| Work task |
Take the line that contains "D6: LED (A J3/2, K" and each line after it to the end of the data below, and set them down exactly, omitting pictures.

| Material for this exercise |
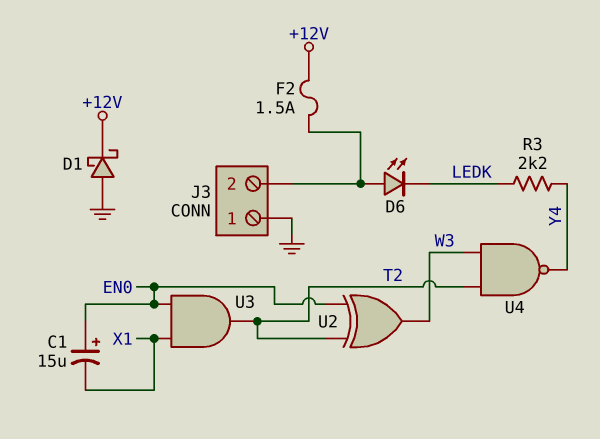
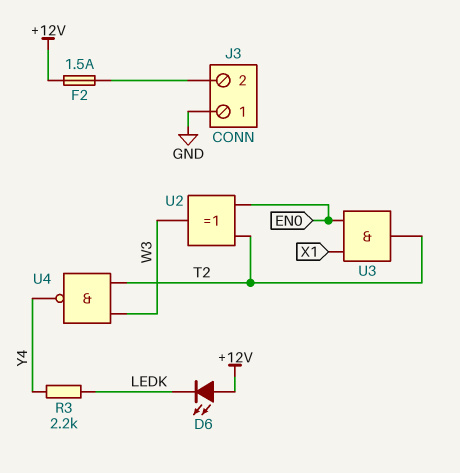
C1: 15uF (plus EN0, minus X1) -> none
D1: schottky (A GND, K +12V) -> none
D6: LED (A J3/2, K LEDK) -> LED (A +12V, K LEDK)

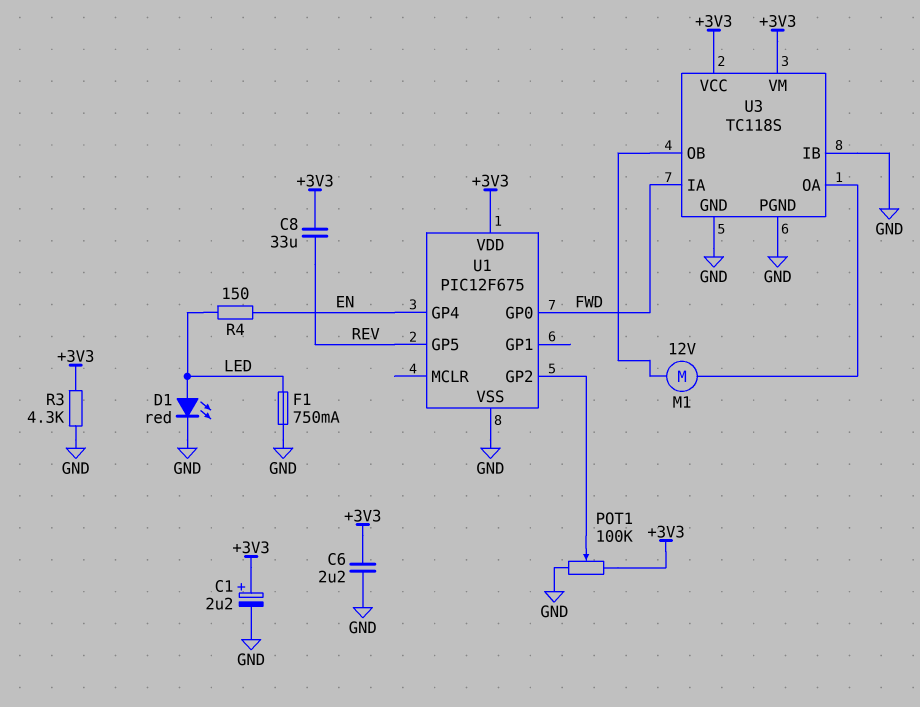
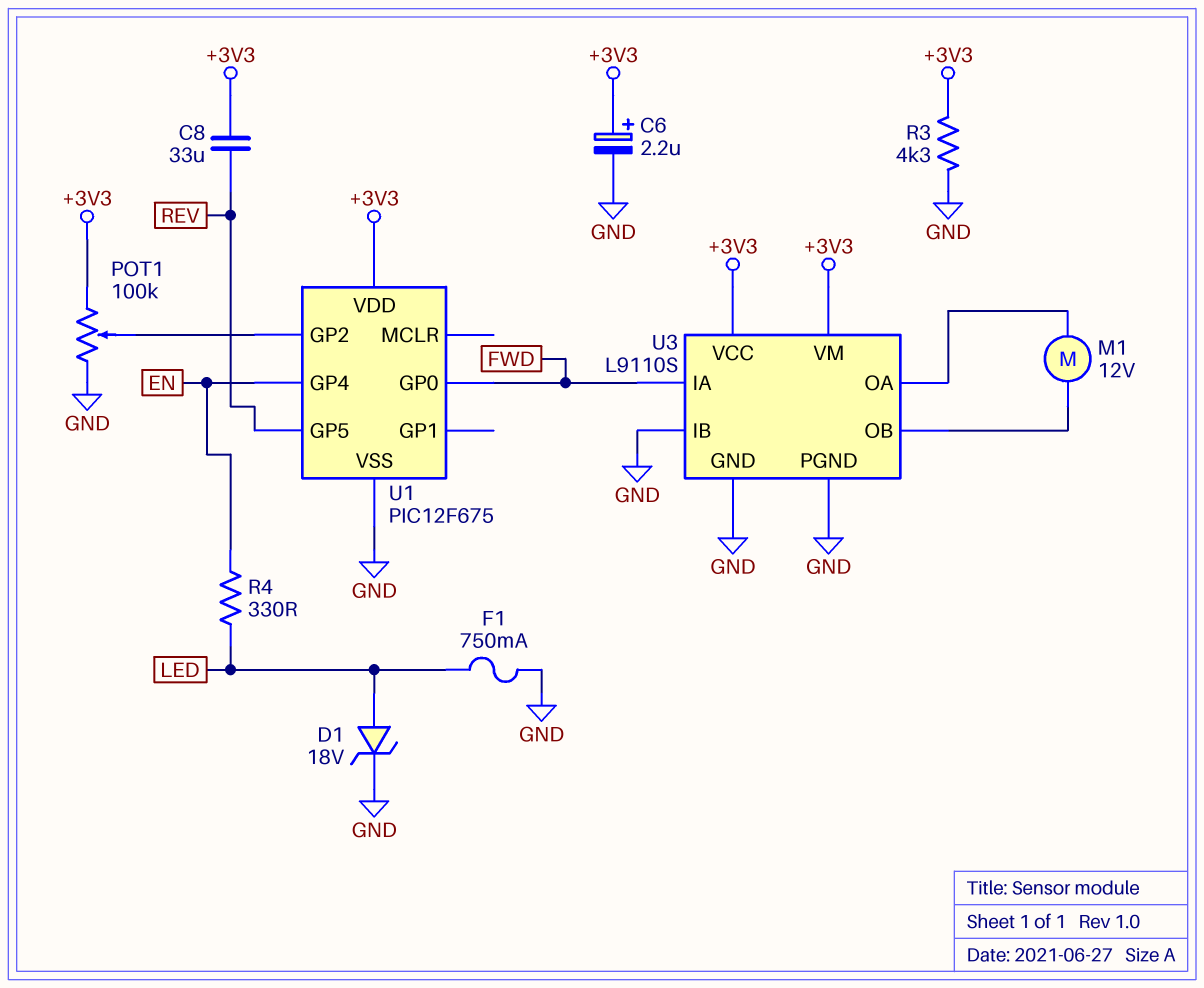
C1: 2.2uF (plus +3V3, minus GND) -> none
C6: 2.2uF (+3V3, GND) -> 2.2uF (plus +3V3, minus GND)
D1: LED red (A LED, K GND) -> zener 18V (A LED, K GND)
R4: 150 (EN, LED) -> 330 (EN, LED)
U3: TC118S -> L9110S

| Result of this task |
D6: LED (A J3/2, K LEDK) -> LED (A +12V, K LEDK)

C1: 2.2uF (plus +3V3, minus GND) -> none
C6: 2.2uF (+3V3, GND) -> 2.2uF (plus +3V3, minus GND)
D1: LED red (A LED, K GND) -> zener 18V (A LED, K GND)
R4: 150 (EN, LED) -> 330 (EN, LED)
U3: TC118S -> L9110S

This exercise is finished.